**Action item**: Scan the data below and pick out the lines containing the word "STEPPER".

Change detection outputs:
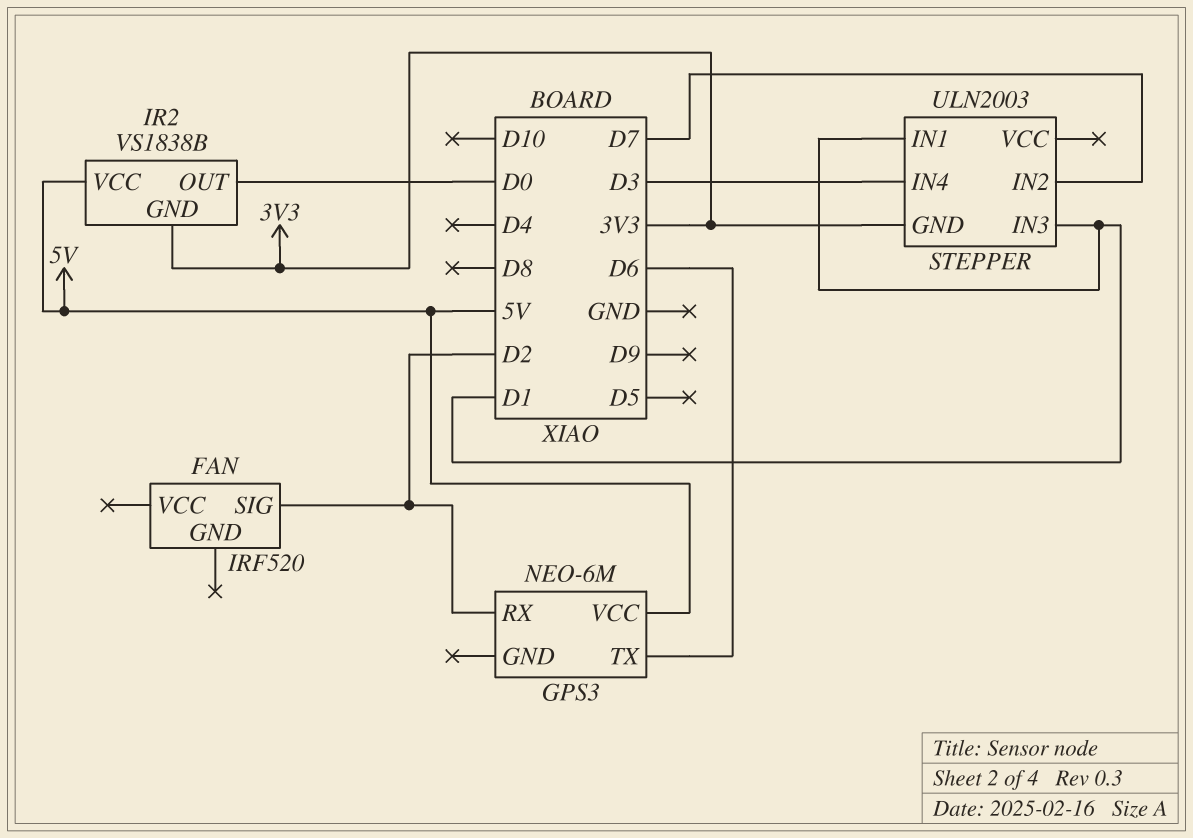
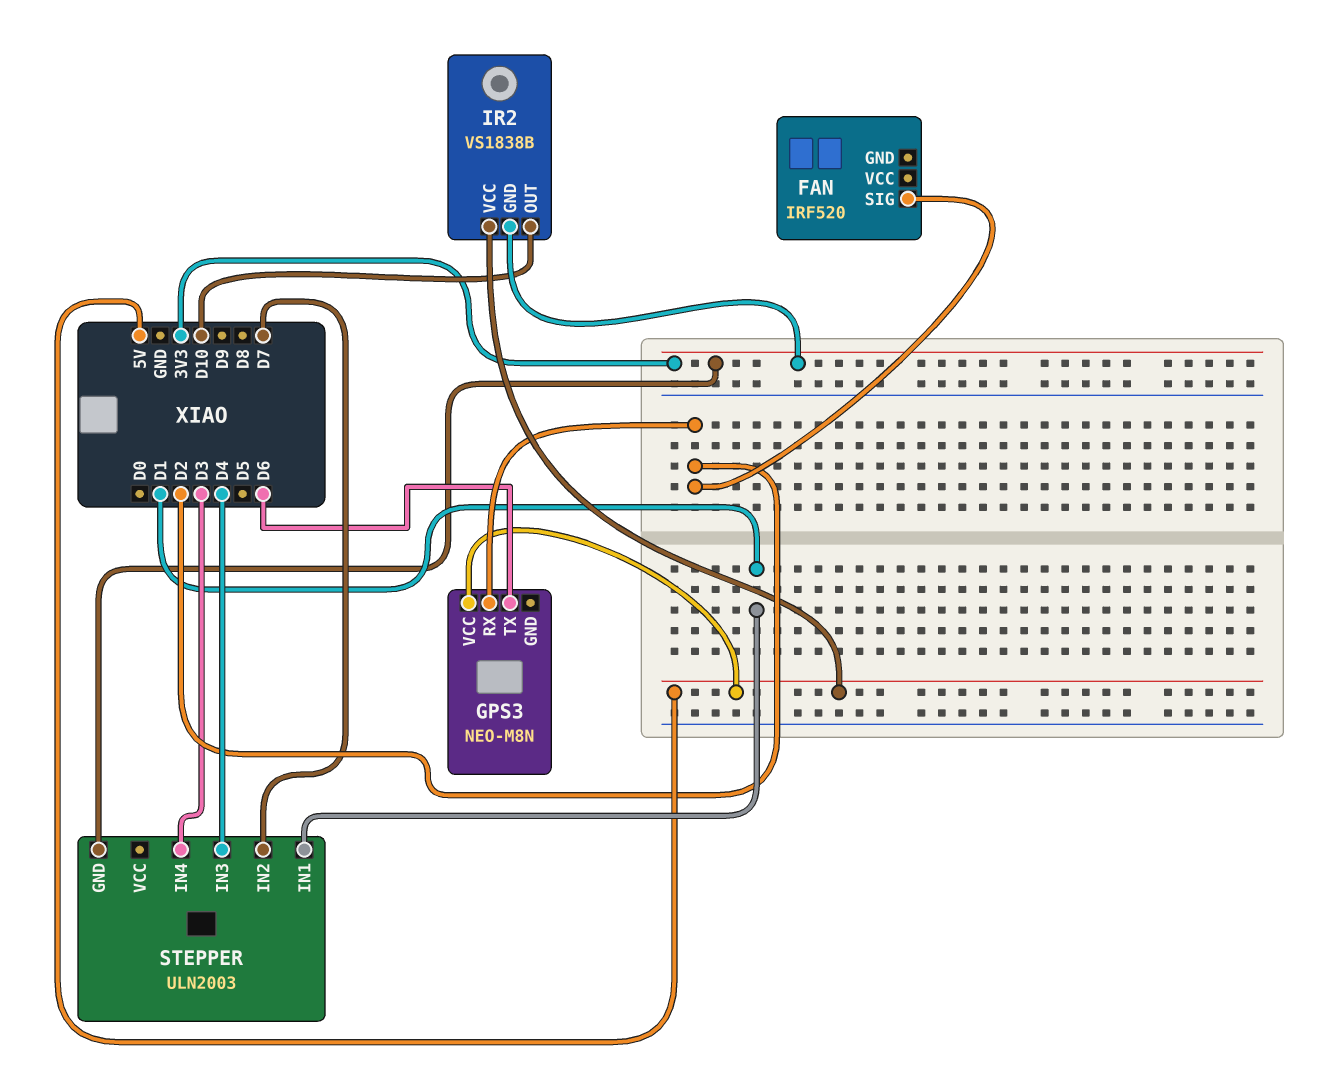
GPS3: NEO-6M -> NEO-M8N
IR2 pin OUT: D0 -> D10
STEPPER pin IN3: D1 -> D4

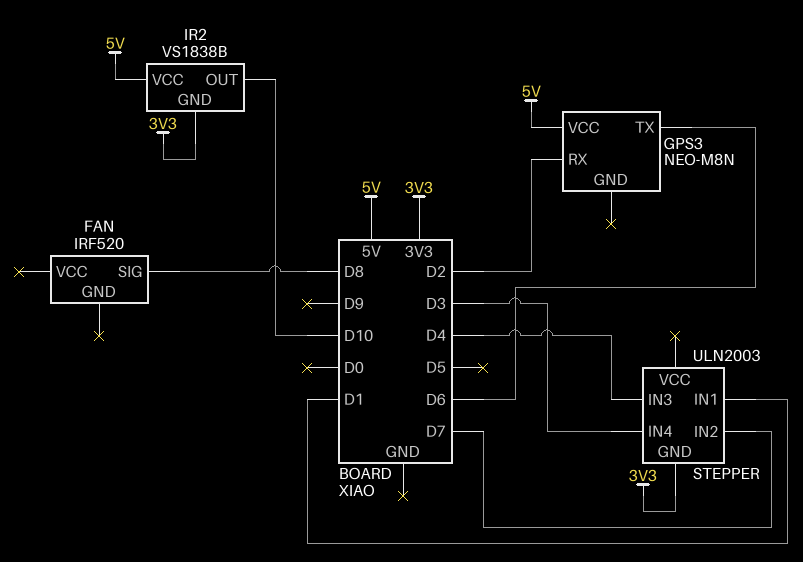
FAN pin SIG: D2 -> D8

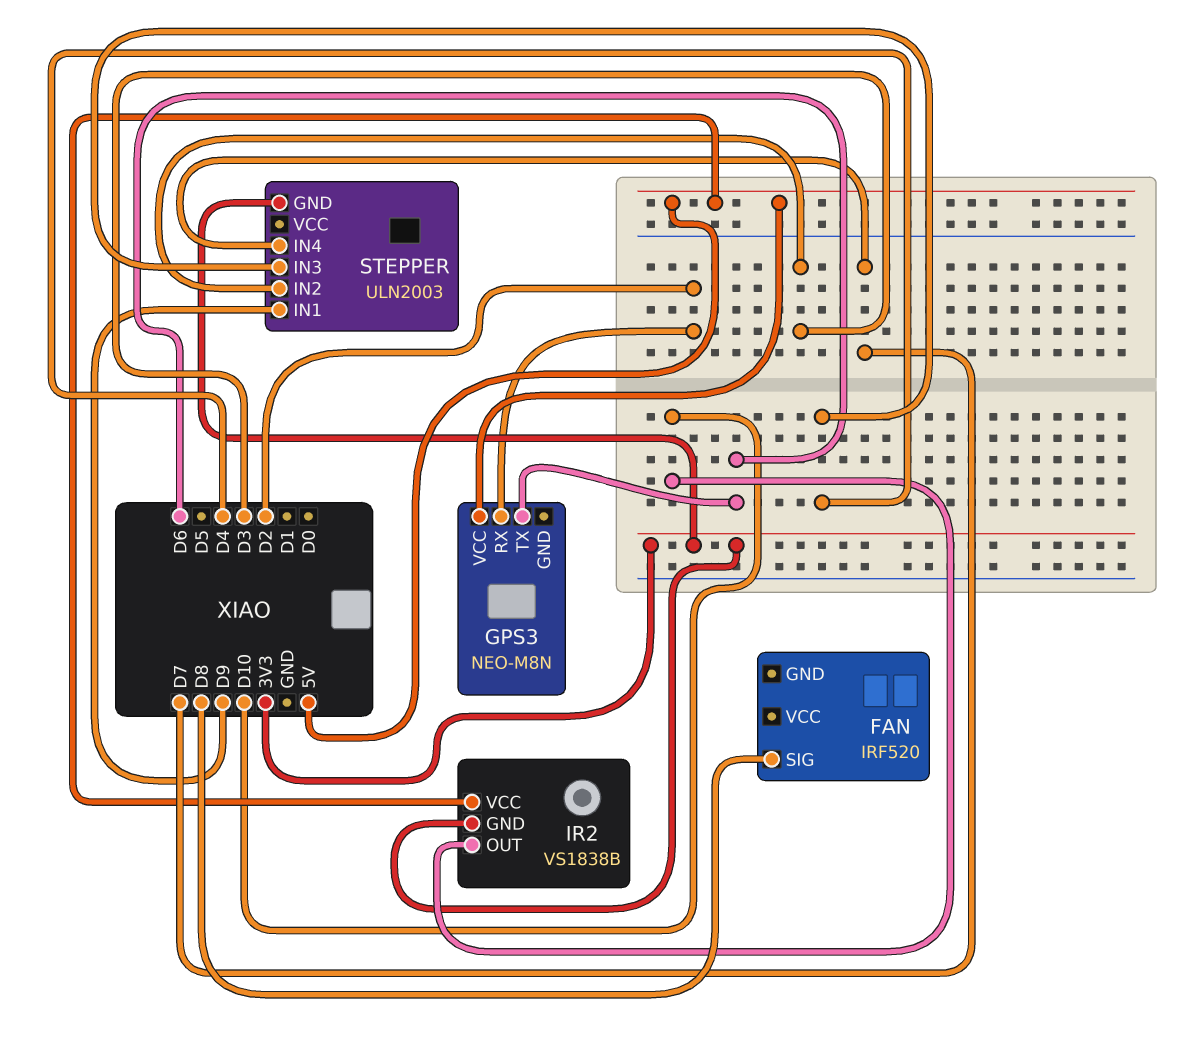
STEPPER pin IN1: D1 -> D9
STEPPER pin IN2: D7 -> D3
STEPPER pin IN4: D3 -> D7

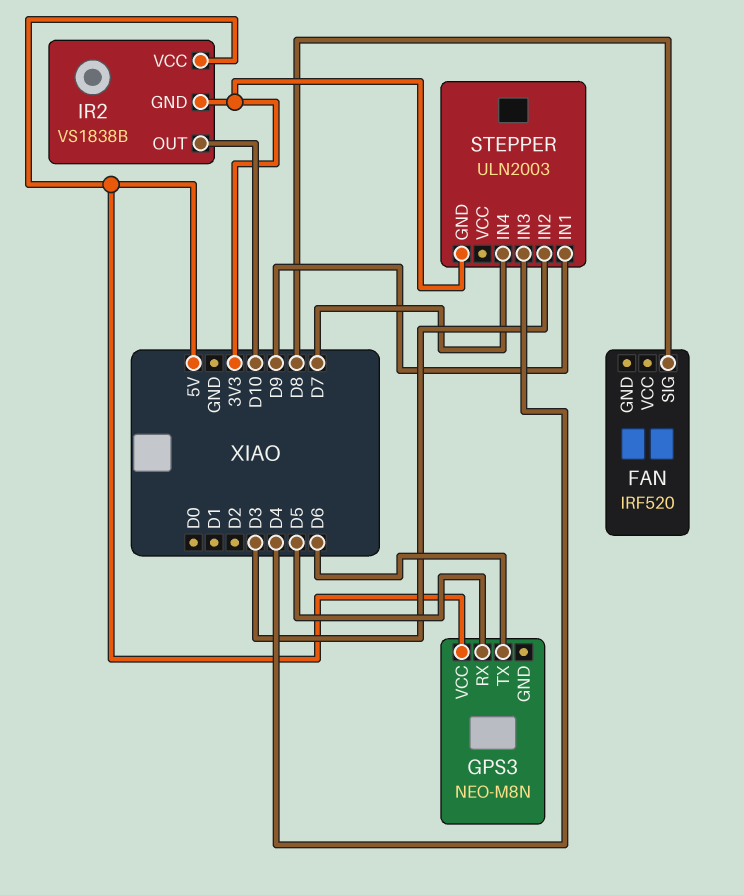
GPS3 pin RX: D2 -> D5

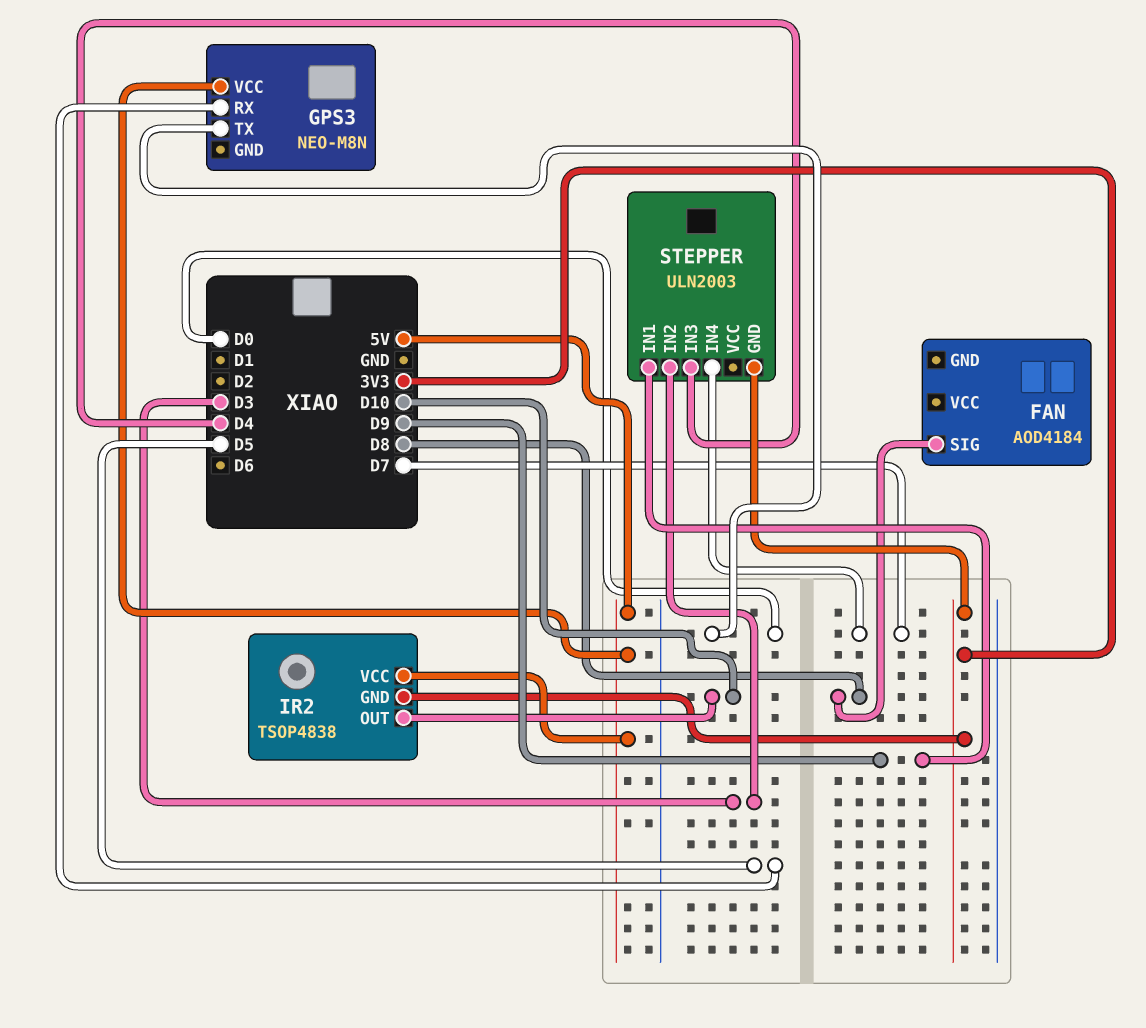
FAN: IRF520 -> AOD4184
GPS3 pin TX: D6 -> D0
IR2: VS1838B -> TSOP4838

**Written response**:
STEPPER pin IN3: D1 -> D4
STEPPER pin IN1: D1 -> D9
STEPPER pin IN2: D7 -> D3
STEPPER pin IN4: D3 -> D7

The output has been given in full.